- [Required work]:
Please give again, word for word, each line that falls between the line with "R1: 68k (SIG2, SIG13) -> none" and the end of the data, inclusive.

*** Task input ***

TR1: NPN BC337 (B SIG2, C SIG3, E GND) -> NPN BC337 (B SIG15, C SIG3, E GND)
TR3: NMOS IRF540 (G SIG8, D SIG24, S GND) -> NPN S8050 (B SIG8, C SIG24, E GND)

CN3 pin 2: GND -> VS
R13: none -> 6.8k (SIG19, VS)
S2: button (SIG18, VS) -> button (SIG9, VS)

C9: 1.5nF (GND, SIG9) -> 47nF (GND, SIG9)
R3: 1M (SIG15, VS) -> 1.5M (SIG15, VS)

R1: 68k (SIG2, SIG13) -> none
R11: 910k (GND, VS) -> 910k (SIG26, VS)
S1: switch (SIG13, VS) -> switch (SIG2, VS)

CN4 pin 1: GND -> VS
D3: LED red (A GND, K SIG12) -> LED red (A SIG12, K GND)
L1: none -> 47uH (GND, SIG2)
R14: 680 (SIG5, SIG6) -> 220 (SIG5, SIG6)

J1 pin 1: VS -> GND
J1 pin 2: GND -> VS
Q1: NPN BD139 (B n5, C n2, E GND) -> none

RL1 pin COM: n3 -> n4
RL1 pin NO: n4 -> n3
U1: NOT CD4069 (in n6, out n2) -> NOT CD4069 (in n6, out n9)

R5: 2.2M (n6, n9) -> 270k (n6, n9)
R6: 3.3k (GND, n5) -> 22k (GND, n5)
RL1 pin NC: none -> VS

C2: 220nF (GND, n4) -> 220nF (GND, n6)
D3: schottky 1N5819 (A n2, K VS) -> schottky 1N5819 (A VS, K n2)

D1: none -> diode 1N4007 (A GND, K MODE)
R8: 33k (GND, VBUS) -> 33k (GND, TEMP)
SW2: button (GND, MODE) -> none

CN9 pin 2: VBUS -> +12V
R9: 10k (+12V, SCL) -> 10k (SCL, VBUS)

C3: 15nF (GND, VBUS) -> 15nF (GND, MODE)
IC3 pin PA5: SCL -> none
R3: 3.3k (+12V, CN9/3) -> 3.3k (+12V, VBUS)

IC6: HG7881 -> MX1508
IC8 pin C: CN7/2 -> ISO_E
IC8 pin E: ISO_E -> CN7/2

*** End of Task input ***

- [Output below]:
R1: 68k (SIG2, SIG13) -> none
R11: 910k (GND, VS) -> 910k (SIG26, VS)
S1: switch (SIG13, VS) -> switch (SIG2, VS)

CN4 pin 1: GND -> VS
D3: LED red (A GND, K SIG12) -> LED red (A SIG12, K GND)
L1: none -> 47uH (GND, SIG2)
R14: 680 (SIG5, SIG6) -> 220 (SIG5, SIG6)

J1 pin 1: VS -> GND
J1 pin 2: GND -> VS
Q1: NPN BD139 (B n5, C n2, E GND) -> none

RL1 pin COM: n3 -> n4
RL1 pin NO: n4 -> n3
U1: NOT CD4069 (in n6, out n2) -> NOT CD4069 (in n6, out n9)

R5: 2.2M (n6, n9) -> 270k (n6, n9)
R6: 3.3k (GND, n5) -> 22k (GND, n5)
RL1 pin NC: none -> VS

C2: 220nF (GND, n4) -> 220nF (GND, n6)
D3: schottky 1N5819 (A n2, K VS) -> schottky 1N5819 (A VS, K n2)

D1: none -> diode 1N4007 (A GND, K MODE)
R8: 33k (GND, VBUS) -> 33k (GND, TEMP)
SW2: button (GND, MODE) -> none

CN9 pin 2: VBUS -> +12V
R9: 10k (+12V, SCL) -> 10k (SCL, VBUS)

C3: 15nF (GND, VBUS) -> 15nF (GND, MODE)
IC3 pin PA5: SCL -> none
R3: 3.3k (+12V, CN9/3) -> 3.3k (+12V, VBUS)

IC6: HG7881 -> MX1508
IC8 pin C: CN7/2 -> ISO_E
IC8 pin E: ISO_E -> CN7/2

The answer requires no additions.